- [What you will do] Nothing but a number belongs in the answer: how many lines of the records below contain the string "camera".
--- Records provided Enclosed Below ---
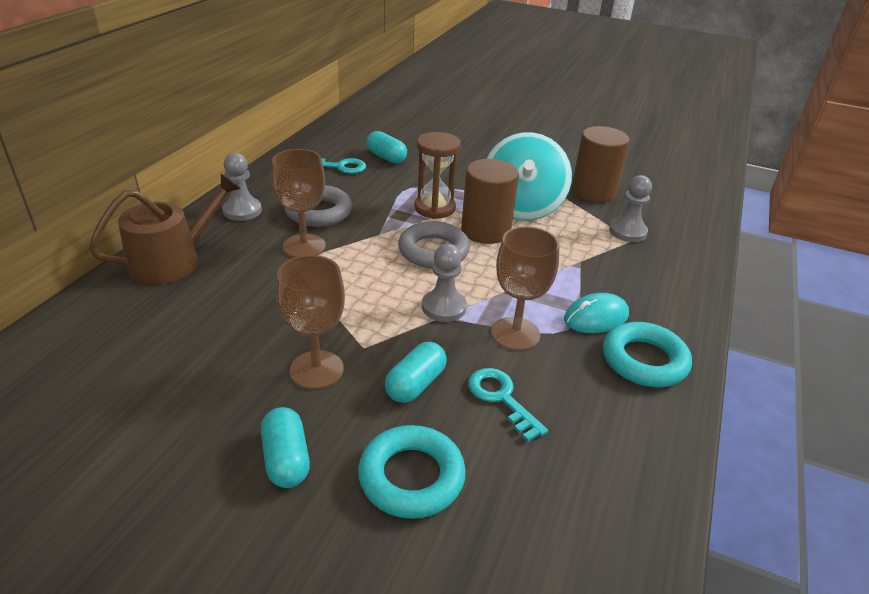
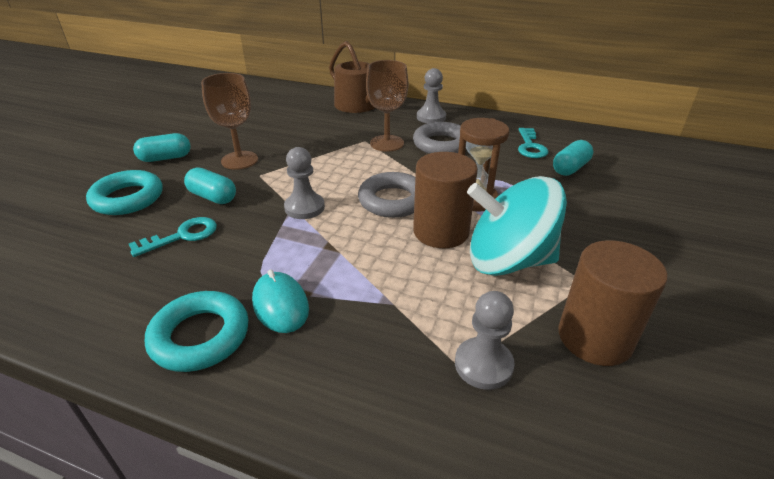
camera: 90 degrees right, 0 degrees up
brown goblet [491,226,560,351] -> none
--- End of Enclosed Records provided ---
--- Records provided Enclosed Below ---
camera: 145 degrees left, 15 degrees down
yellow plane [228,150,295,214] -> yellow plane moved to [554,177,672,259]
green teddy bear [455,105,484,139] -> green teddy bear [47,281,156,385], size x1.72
--- End of Enclosed Records provided ---
--- Records provided Enclosed Below ---
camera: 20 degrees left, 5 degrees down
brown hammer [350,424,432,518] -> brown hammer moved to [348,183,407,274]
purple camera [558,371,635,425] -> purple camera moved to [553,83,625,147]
--- End of Enclosed Records provided ---
- [Output of the task] 4